##### DATA IN THIS EXERCISE #####

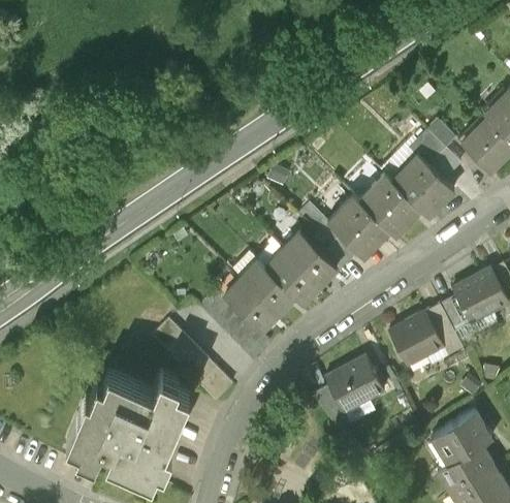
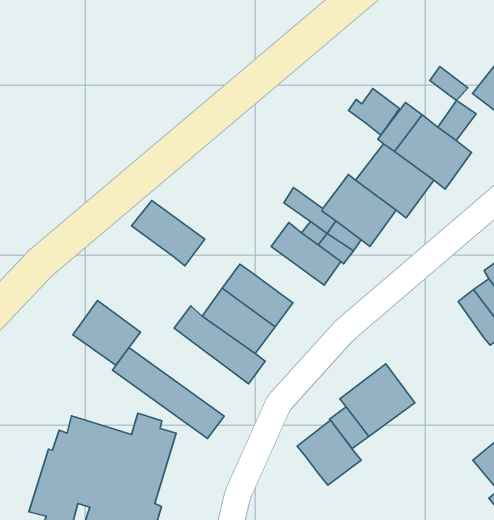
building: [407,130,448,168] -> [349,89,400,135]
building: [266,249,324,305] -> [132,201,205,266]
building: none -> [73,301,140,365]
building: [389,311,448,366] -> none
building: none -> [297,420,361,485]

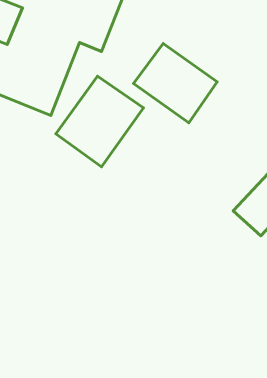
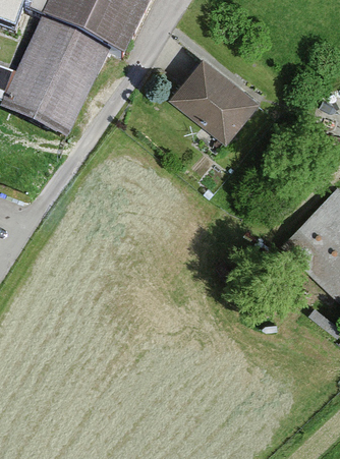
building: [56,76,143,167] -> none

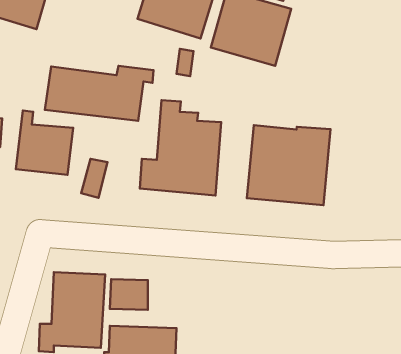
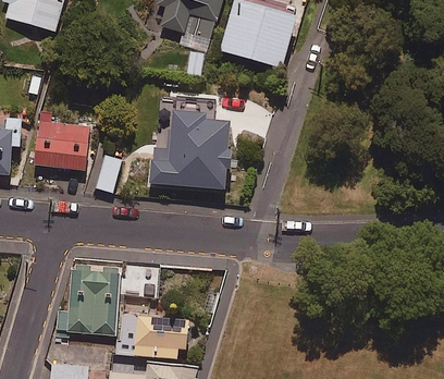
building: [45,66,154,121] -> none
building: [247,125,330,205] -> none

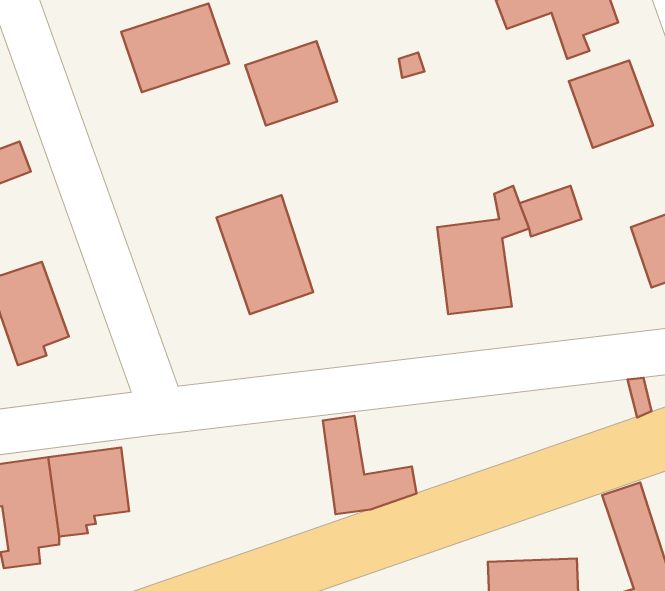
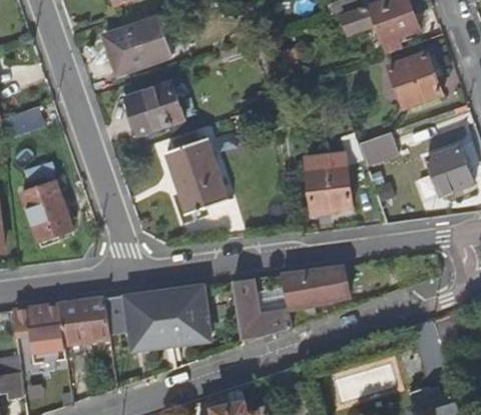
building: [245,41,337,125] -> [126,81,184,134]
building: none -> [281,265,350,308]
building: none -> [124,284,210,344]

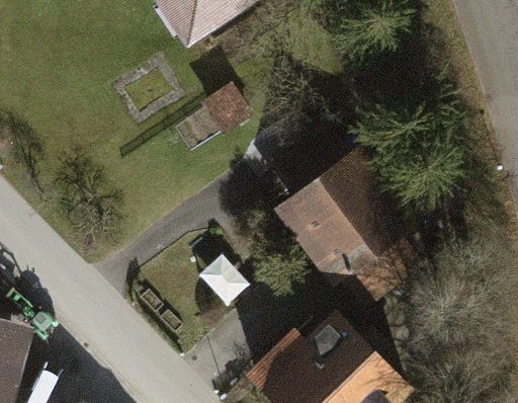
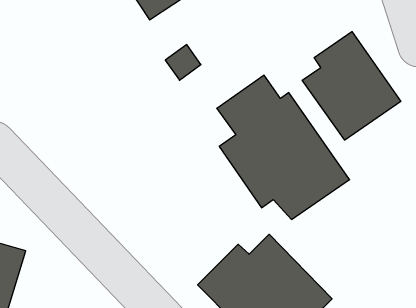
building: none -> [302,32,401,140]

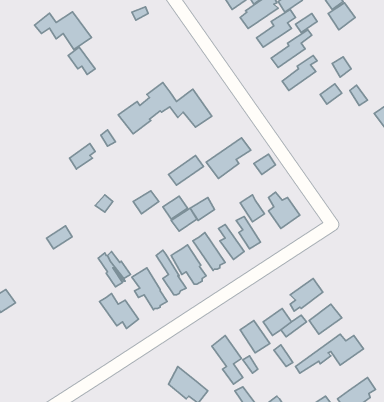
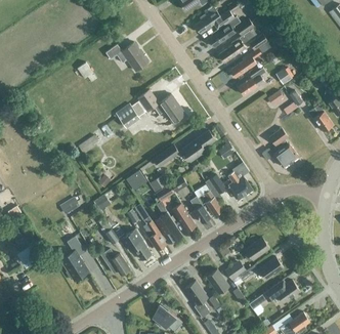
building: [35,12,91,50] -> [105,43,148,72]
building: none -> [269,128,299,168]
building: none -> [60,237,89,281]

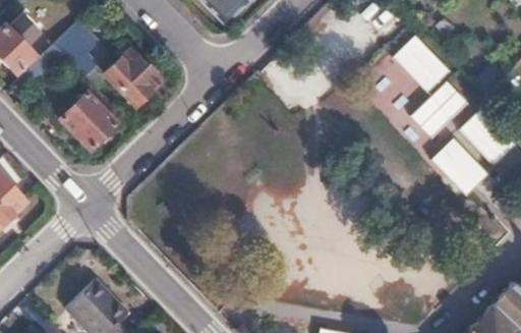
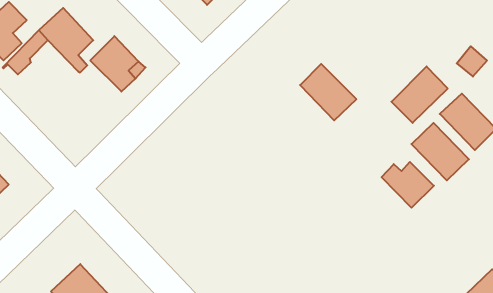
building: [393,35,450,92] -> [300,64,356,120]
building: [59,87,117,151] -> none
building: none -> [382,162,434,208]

#####

The output should be the material above, copied exactly, without its pictures.

building: [407,130,448,168] -> [349,89,400,135]
building: [266,249,324,305] -> [132,201,205,266]
building: none -> [73,301,140,365]
building: [389,311,448,366] -> none
building: none -> [297,420,361,485]

building: [56,76,143,167] -> none

building: [45,66,154,121] -> none
building: [247,125,330,205] -> none

building: [245,41,337,125] -> [126,81,184,134]
building: none -> [281,265,350,308]
building: none -> [124,284,210,344]

building: none -> [302,32,401,140]

building: [35,12,91,50] -> [105,43,148,72]
building: none -> [269,128,299,168]
building: none -> [60,237,89,281]

building: [393,35,450,92] -> [300,64,356,120]
building: [59,87,117,151] -> none
building: none -> [382,162,434,208]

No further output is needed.